▶ [HOW TO COMPLETE THIS TASK]
When you find the word "switch" in a line of the entries, please copy the whole line.

▶ [MATERIAL SHOWN]

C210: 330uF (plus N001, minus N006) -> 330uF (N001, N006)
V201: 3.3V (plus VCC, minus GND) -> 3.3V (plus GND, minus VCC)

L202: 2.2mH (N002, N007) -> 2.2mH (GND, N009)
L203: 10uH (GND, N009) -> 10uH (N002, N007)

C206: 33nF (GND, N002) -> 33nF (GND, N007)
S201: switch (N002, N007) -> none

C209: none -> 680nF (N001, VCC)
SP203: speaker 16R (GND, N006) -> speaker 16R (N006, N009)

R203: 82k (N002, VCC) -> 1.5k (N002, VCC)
==
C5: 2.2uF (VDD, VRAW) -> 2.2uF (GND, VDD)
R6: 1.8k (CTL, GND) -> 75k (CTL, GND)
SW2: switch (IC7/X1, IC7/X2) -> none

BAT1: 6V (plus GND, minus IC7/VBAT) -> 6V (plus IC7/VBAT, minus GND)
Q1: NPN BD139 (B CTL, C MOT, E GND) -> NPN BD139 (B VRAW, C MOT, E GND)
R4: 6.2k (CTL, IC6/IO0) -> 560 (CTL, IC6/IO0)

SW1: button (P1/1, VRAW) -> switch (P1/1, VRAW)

▶ [SOLUTION FOR THIS PROBLEM]
S201: switch (N002, N007) -> none
SW2: switch (IC7/X1, IC7/X2) -> none
SW1: button (P1/1, VRAW) -> switch (P1/1, VRAW)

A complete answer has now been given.